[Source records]
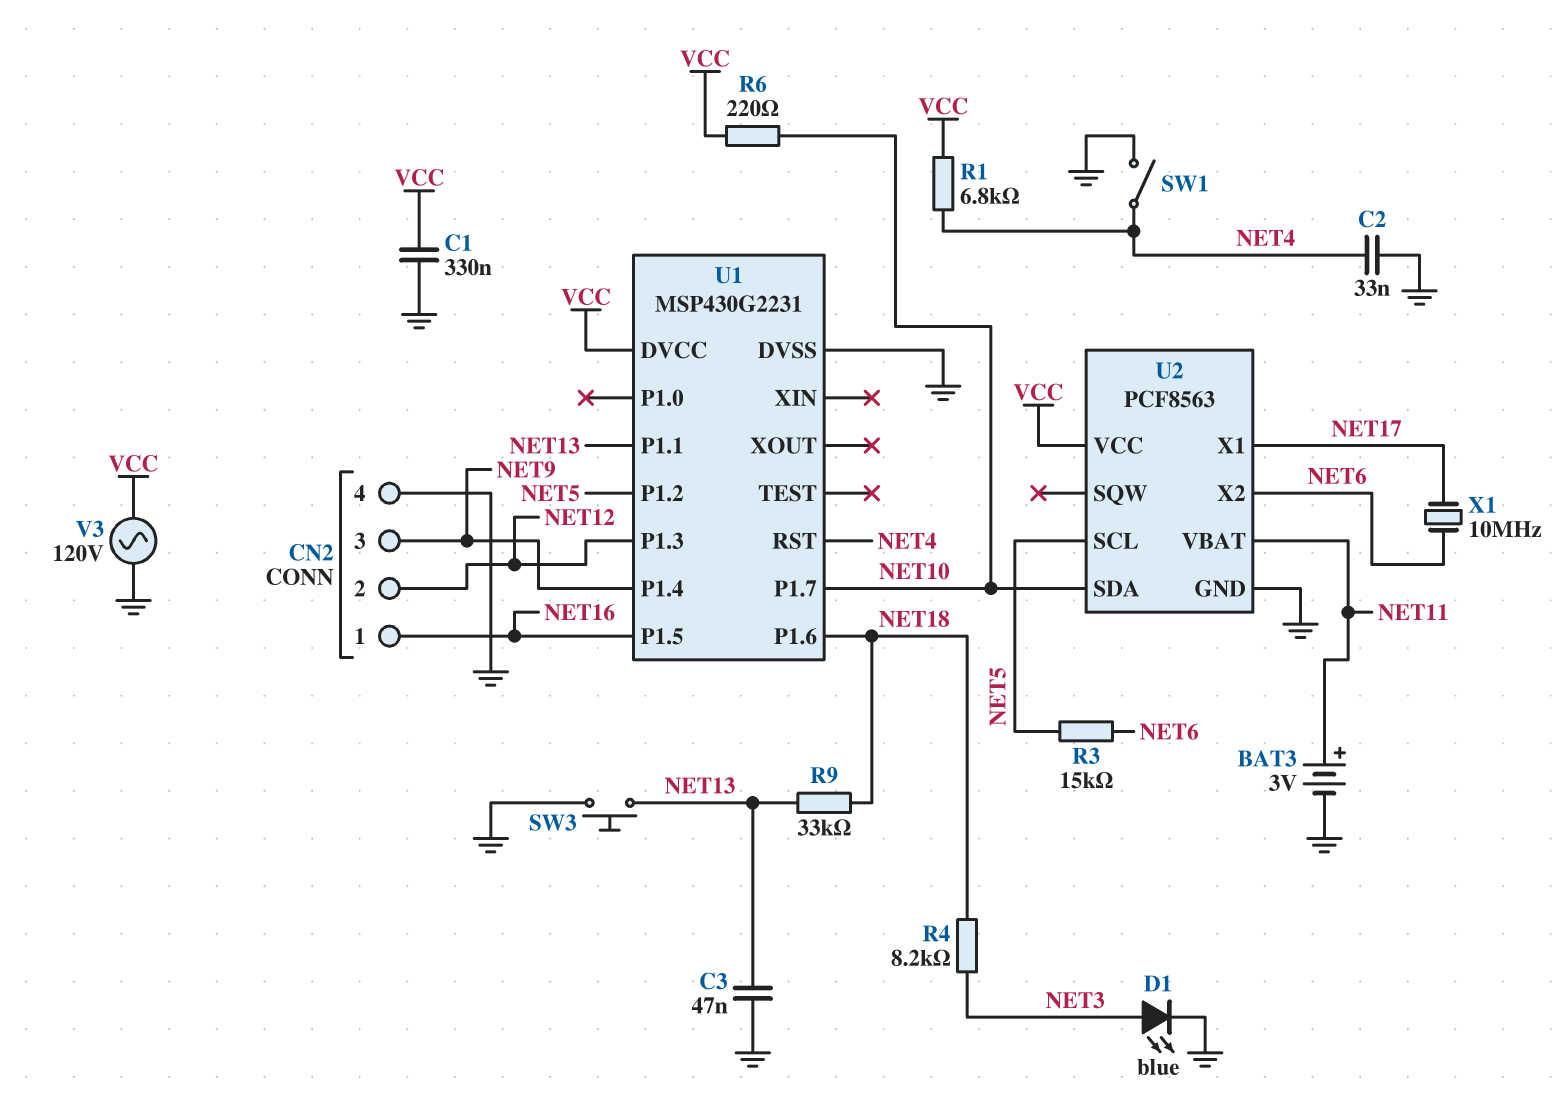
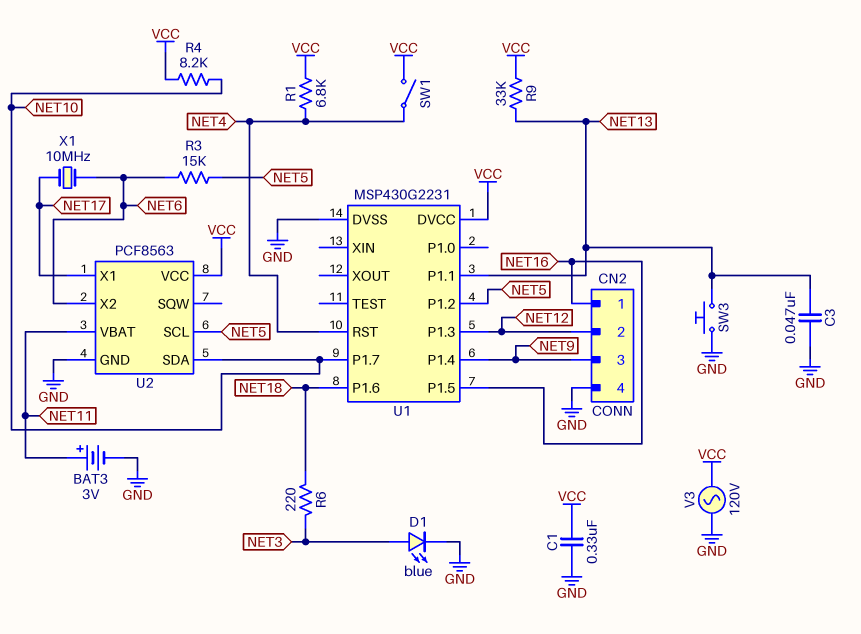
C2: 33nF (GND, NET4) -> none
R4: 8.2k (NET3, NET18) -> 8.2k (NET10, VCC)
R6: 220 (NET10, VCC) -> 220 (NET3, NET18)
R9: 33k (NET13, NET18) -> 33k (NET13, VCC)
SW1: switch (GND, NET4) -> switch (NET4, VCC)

TASK DETAILS: Every entry above is to be transcribed exactly, with all pictures left out.

EXERCISE SOLUTION:
C2: 33nF (GND, NET4) -> none
R4: 8.2k (NET3, NET18) -> 8.2k (NET10, VCC)
R6: 220 (NET10, VCC) -> 220 (NET3, NET18)
R9: 33k (NET13, NET18) -> 33k (NET13, VCC)
SW1: switch (GND, NET4) -> switch (NET4, VCC)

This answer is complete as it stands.